RECORD EXCERPTS
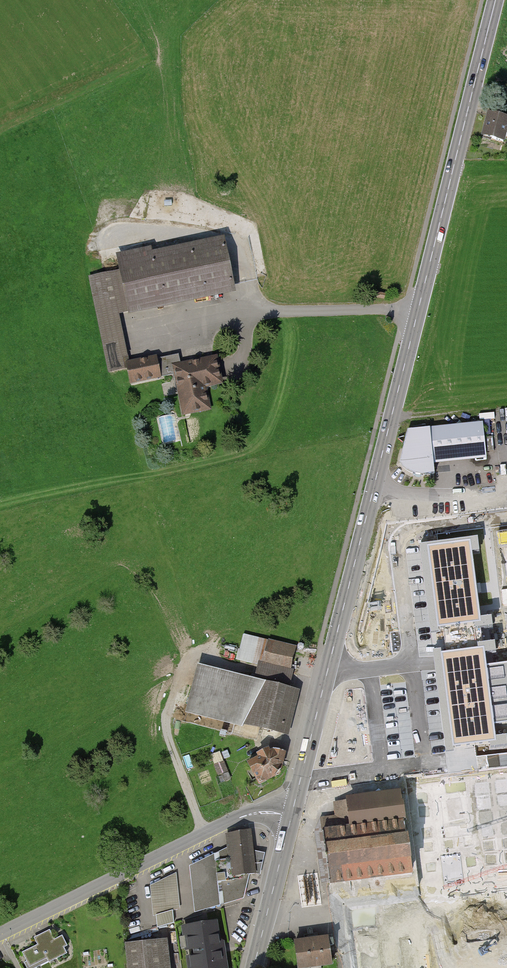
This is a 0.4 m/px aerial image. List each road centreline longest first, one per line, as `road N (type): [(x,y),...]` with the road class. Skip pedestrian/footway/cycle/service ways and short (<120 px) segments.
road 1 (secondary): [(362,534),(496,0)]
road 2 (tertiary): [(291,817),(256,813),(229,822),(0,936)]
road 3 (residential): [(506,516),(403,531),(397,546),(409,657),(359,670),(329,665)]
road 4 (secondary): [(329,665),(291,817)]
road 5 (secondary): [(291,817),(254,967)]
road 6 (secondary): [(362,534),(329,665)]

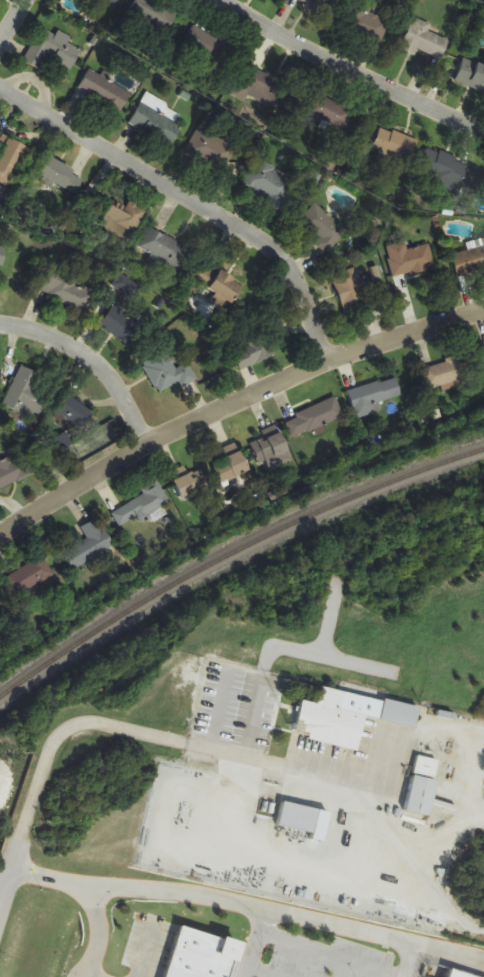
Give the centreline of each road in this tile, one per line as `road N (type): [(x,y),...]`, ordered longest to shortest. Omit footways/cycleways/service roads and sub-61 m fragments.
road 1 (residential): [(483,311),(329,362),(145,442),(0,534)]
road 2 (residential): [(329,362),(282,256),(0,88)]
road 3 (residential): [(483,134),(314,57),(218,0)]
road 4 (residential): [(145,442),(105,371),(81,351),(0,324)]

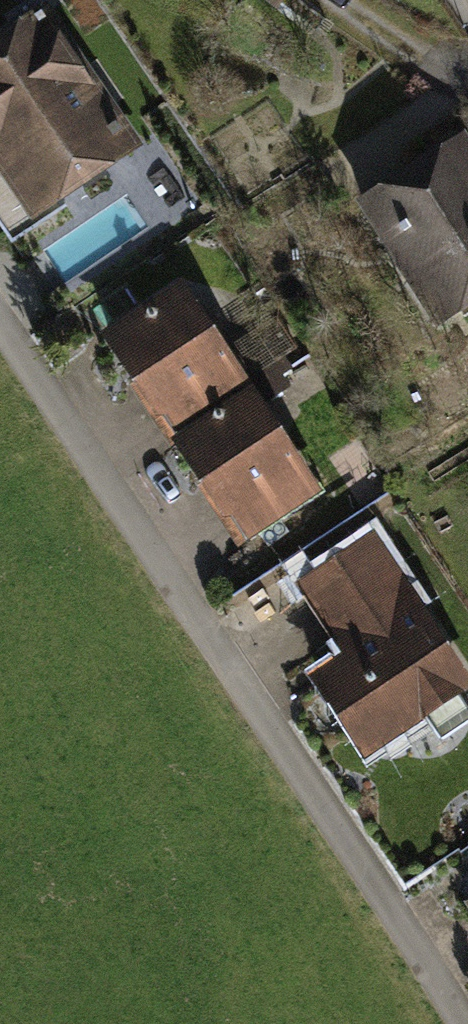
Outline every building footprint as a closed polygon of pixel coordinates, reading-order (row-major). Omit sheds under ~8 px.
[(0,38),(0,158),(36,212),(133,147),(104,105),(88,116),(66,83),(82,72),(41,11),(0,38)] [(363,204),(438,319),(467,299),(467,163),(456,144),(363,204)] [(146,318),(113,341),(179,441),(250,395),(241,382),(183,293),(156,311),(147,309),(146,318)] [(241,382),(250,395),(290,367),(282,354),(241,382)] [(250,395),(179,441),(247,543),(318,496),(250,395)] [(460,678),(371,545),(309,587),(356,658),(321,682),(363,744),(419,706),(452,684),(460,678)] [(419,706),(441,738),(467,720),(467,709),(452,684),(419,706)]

WHAT TO WORK ON
Please set the records down again exactly as written. The pictures should not be included.

REPLY TO THE TASK
This is a 0.4 m/px aerial image. List each road centreline longest first, one per line, as `road N (type): [(x,y),...]` with the road class. Skip pedestrian/footway/cycle/service ways and short (<120 px) segments.
road 1 (secondary): [(362,534),(496,0)]
road 2 (tertiary): [(291,817),(256,813),(229,822),(0,936)]
road 3 (residential): [(506,516),(403,531),(397,546),(409,657),(359,670),(329,665)]
road 4 (secondary): [(329,665),(291,817)]
road 5 (secondary): [(291,817),(254,967)]
road 6 (secondary): [(362,534),(329,665)]

Give the centreline of each road in this tile, one per line as `road N (type): [(x,y),...]`, ordered longest to shortest. Omit footways/cycleways/service roads and sub-61 m fragments.
road 1 (residential): [(483,311),(329,362),(145,442),(0,534)]
road 2 (residential): [(329,362),(282,256),(0,88)]
road 3 (residential): [(483,134),(314,57),(218,0)]
road 4 (residential): [(145,442),(105,371),(81,351),(0,324)]

Outline every building footprint as a closed polygon of pixel coordinates, reading-order (row-major). Omit sheds under ~8 px.
[(0,38),(0,158),(36,212),(133,147),(104,105),(88,116),(66,83),(82,72),(41,11),(0,38)] [(363,204),(438,319),(467,299),(467,163),(456,144),(363,204)] [(146,318),(113,341),(179,441),(250,395),(241,382),(183,293),(156,311),(147,309),(146,318)] [(241,382),(250,395),(290,367),(282,354),(241,382)] [(250,395),(179,441),(247,543),(318,496),(250,395)] [(460,678),(371,545),(309,587),(356,658),(321,682),(363,744),(419,706),(452,684),(460,678)] [(419,706),(441,738),(467,720),(467,709),(452,684),(419,706)]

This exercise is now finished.